[Object correspondence data]
=== Section Start ===

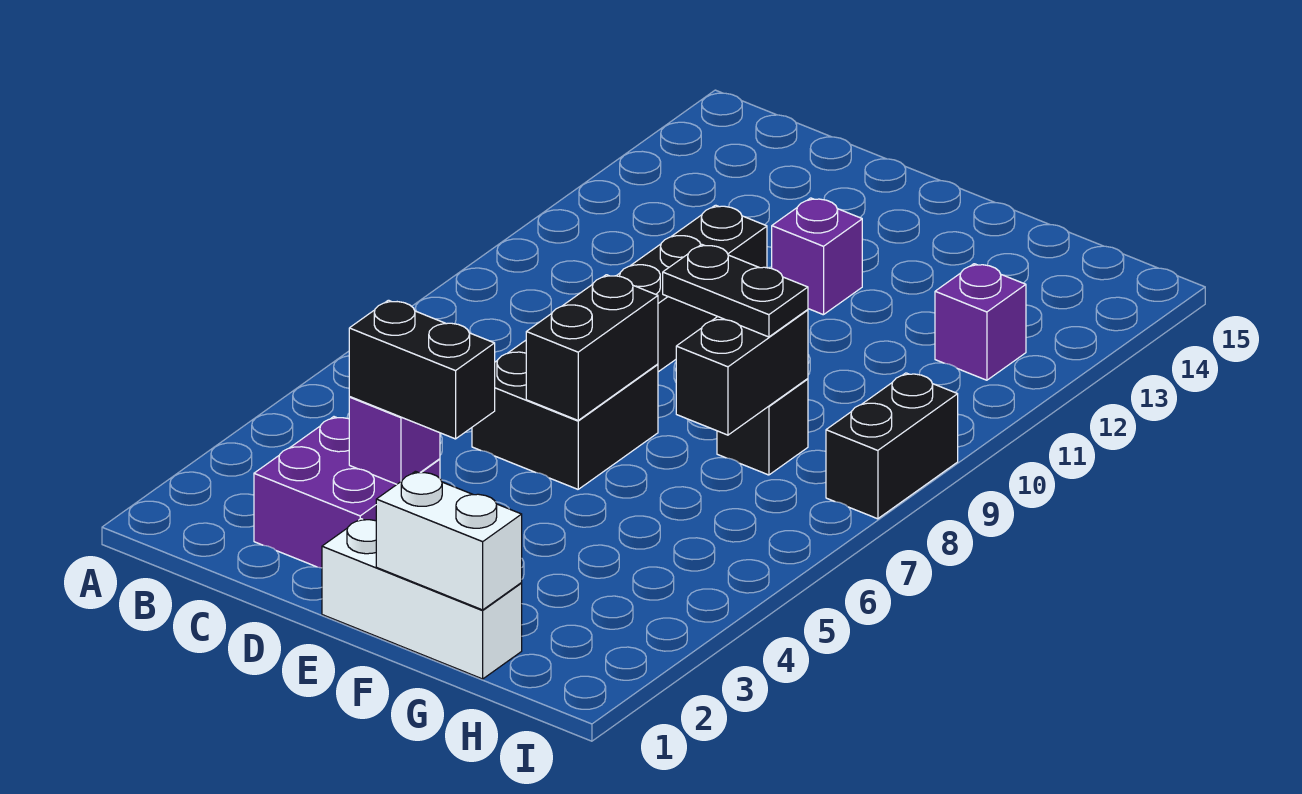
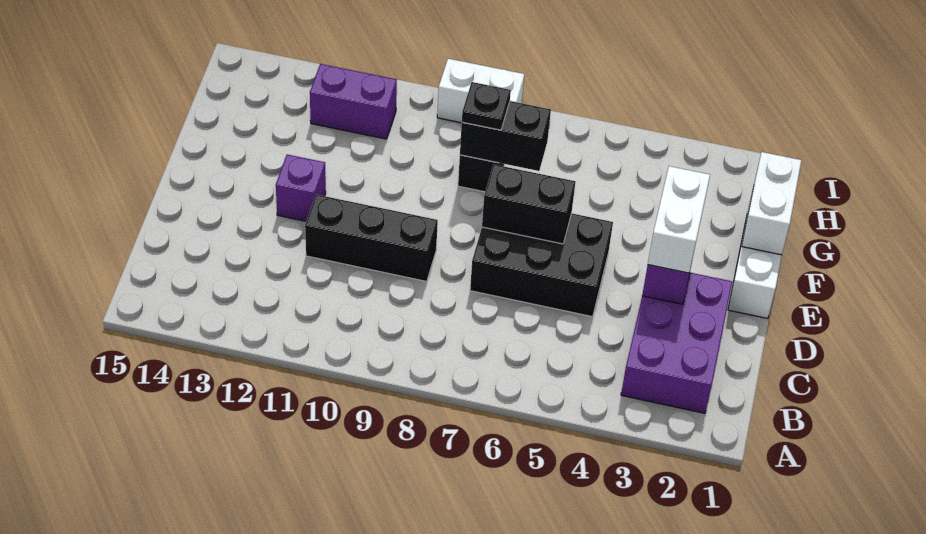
purple brick C2:D3 level 1 -> purple brick B2:D3 level 1
black brick D3:E3 level 3 -> white brick D3:E3 level 3
black brick D6:E7 level 1 -> black brick D5:E7 level 1
black plate F8:G8 level 3 -> black plate G8 level 3
purple brick H12 level 1 -> purple brick H11:H12 level 1
black brick I8:I9 level 1 -> white brick I8:I9 level 1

=== Section End ===

Excluding the images, return each record above precisely as written.

purple brick C2:D3 level 1 -> purple brick B2:D3 level 1
black brick D3:E3 level 3 -> white brick D3:E3 level 3
black brick D6:E7 level 1 -> black brick D5:E7 level 1
black plate F8:G8 level 3 -> black plate G8 level 3
purple brick H12 level 1 -> purple brick H11:H12 level 1
black brick I8:I9 level 1 -> white brick I8:I9 level 1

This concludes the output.